Output exactly the line containing "R4: 15k (GND, X0) -> 6.2k (GND, X0)" and each line after it through the last line of the records, and nothing else.

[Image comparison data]
*** Block opens ***

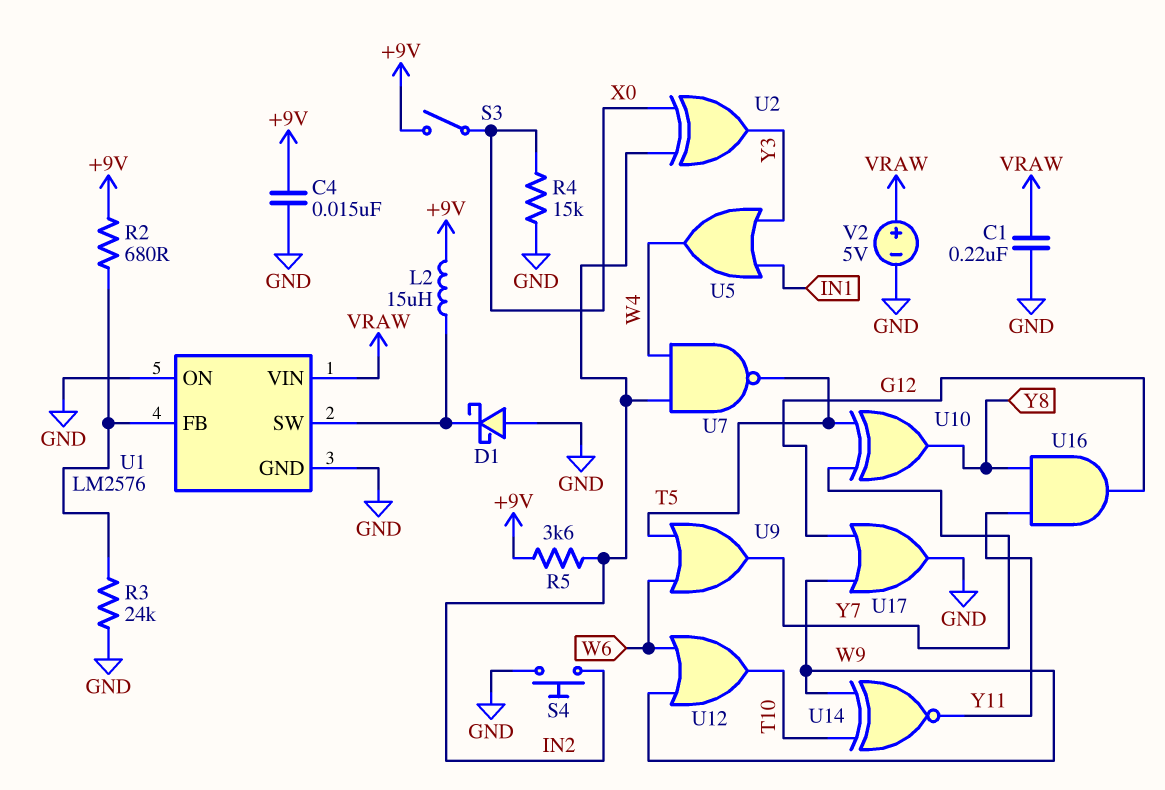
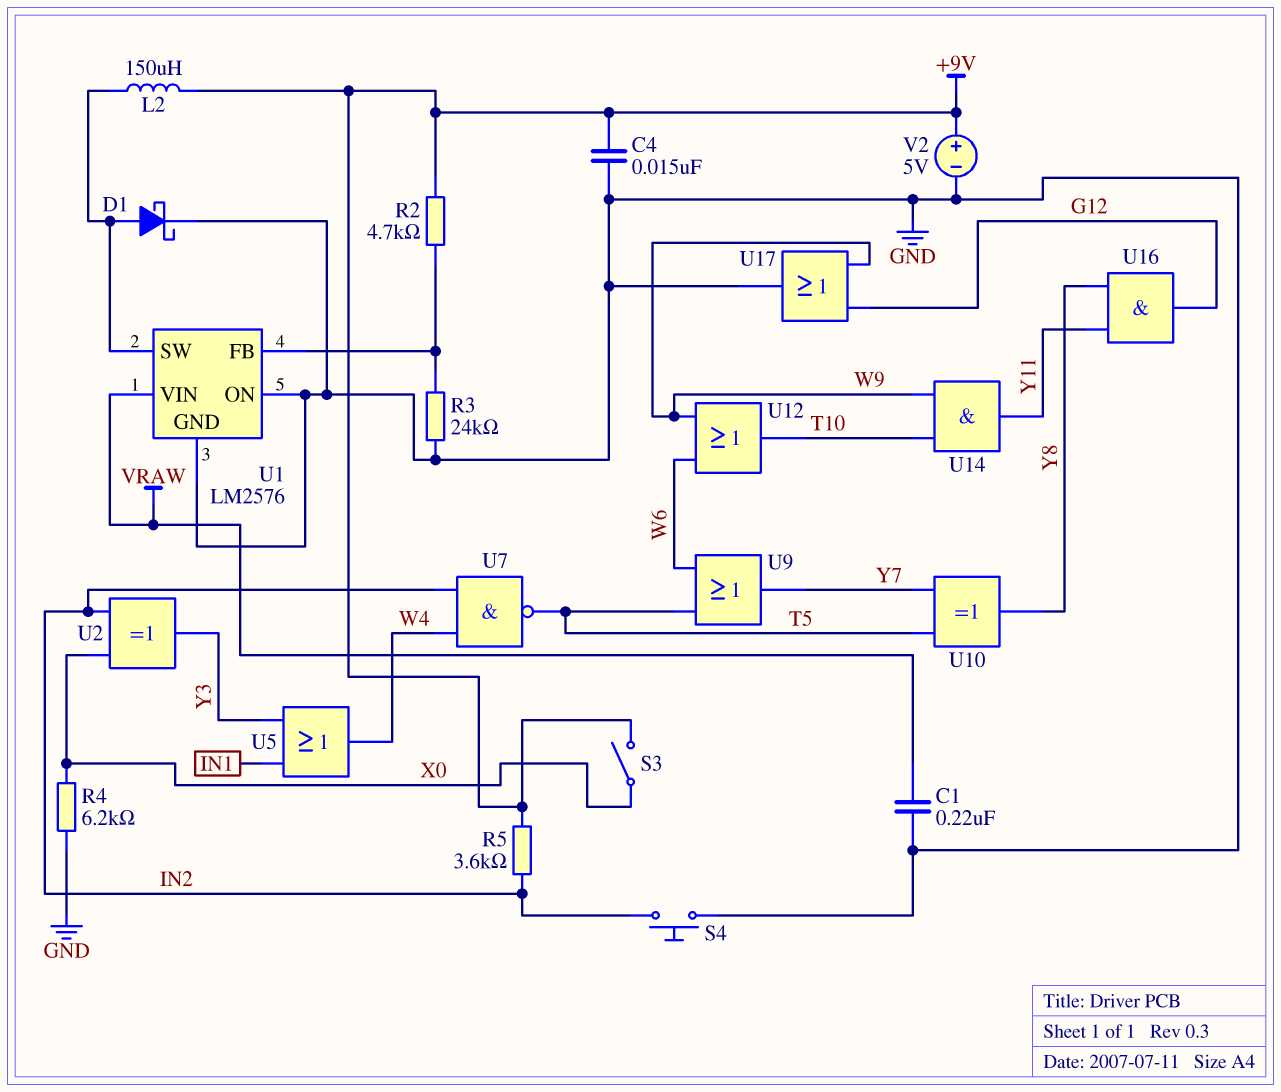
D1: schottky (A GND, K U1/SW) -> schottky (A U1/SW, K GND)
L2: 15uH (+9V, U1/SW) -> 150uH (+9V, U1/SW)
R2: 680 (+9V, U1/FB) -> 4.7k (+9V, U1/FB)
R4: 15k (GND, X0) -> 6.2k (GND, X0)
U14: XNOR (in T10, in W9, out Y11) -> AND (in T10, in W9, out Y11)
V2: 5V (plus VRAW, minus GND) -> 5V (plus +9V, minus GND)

*** Block closes ***

= Solution for this exercise =
R4: 15k (GND, X0) -> 6.2k (GND, X0)
U14: XNOR (in T10, in W9, out Y11) -> AND (in T10, in W9, out Y11)
V2: 5V (plus VRAW, minus GND) -> 5V (plus +9V, minus GND)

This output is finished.